Itemized modification records
------
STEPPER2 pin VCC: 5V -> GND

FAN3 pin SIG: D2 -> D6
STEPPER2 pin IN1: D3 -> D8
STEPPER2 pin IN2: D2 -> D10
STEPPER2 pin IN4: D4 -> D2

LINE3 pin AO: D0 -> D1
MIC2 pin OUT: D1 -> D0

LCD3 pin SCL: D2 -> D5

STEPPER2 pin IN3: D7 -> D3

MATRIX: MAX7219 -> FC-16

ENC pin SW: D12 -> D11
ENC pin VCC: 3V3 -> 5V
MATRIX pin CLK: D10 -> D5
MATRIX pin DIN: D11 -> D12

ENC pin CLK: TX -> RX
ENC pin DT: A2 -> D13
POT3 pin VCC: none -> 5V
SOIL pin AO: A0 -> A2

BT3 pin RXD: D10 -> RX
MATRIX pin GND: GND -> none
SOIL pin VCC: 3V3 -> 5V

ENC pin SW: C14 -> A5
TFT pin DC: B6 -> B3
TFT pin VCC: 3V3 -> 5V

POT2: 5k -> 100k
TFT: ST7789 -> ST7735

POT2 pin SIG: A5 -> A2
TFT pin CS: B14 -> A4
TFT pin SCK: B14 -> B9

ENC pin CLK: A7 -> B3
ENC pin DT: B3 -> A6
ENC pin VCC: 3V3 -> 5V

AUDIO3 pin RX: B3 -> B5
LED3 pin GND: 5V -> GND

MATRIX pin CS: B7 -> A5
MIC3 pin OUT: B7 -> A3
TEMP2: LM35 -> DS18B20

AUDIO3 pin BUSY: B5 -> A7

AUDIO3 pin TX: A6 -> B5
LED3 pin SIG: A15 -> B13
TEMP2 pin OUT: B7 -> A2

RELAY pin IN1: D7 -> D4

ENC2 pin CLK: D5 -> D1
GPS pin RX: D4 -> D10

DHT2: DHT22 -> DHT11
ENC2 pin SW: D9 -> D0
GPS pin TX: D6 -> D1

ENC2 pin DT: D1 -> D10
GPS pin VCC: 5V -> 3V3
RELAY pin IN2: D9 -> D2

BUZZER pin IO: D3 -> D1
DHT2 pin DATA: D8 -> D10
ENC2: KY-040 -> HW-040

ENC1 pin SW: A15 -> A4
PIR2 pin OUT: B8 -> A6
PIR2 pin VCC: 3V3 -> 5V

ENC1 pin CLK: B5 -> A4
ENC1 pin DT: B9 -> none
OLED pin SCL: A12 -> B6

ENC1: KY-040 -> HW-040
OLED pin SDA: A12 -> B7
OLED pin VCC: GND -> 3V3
------
Transcribe all of the entries without altering anything.

STEPPER2 pin VCC: 5V -> GND

FAN3 pin SIG: D2 -> D6
STEPPER2 pin IN1: D3 -> D8
STEPPER2 pin IN2: D2 -> D10
STEPPER2 pin IN4: D4 -> D2

LINE3 pin AO: D0 -> D1
MIC2 pin OUT: D1 -> D0

LCD3 pin SCL: D2 -> D5

STEPPER2 pin IN3: D7 -> D3

MATRIX: MAX7219 -> FC-16

ENC pin SW: D12 -> D11
ENC pin VCC: 3V3 -> 5V
MATRIX pin CLK: D10 -> D5
MATRIX pin DIN: D11 -> D12

ENC pin CLK: TX -> RX
ENC pin DT: A2 -> D13
POT3 pin VCC: none -> 5V
SOIL pin AO: A0 -> A2

BT3 pin RXD: D10 -> RX
MATRIX pin GND: GND -> none
SOIL pin VCC: 3V3 -> 5V

ENC pin SW: C14 -> A5
TFT pin DC: B6 -> B3
TFT pin VCC: 3V3 -> 5V

POT2: 5k -> 100k
TFT: ST7789 -> ST7735

POT2 pin SIG: A5 -> A2
TFT pin CS: B14 -> A4
TFT pin SCK: B14 -> B9

ENC pin CLK: A7 -> B3
ENC pin DT: B3 -> A6
ENC pin VCC: 3V3 -> 5V

AUDIO3 pin RX: B3 -> B5
LED3 pin GND: 5V -> GND

MATRIX pin CS: B7 -> A5
MIC3 pin OUT: B7 -> A3
TEMP2: LM35 -> DS18B20

AUDIO3 pin BUSY: B5 -> A7

AUDIO3 pin TX: A6 -> B5
LED3 pin SIG: A15 -> B13
TEMP2 pin OUT: B7 -> A2

RELAY pin IN1: D7 -> D4

ENC2 pin CLK: D5 -> D1
GPS pin RX: D4 -> D10

DHT2: DHT22 -> DHT11
ENC2 pin SW: D9 -> D0
GPS pin TX: D6 -> D1

ENC2 pin DT: D1 -> D10
GPS pin VCC: 5V -> 3V3
RELAY pin IN2: D9 -> D2

BUZZER pin IO: D3 -> D1
DHT2 pin DATA: D8 -> D10
ENC2: KY-040 -> HW-040

ENC1 pin SW: A15 -> A4
PIR2 pin OUT: B8 -> A6
PIR2 pin VCC: 3V3 -> 5V

ENC1 pin CLK: B5 -> A4
ENC1 pin DT: B9 -> none
OLED pin SCL: A12 -> B6

ENC1: KY-040 -> HW-040
OLED pin SDA: A12 -> B7
OLED pin VCC: GND -> 3V3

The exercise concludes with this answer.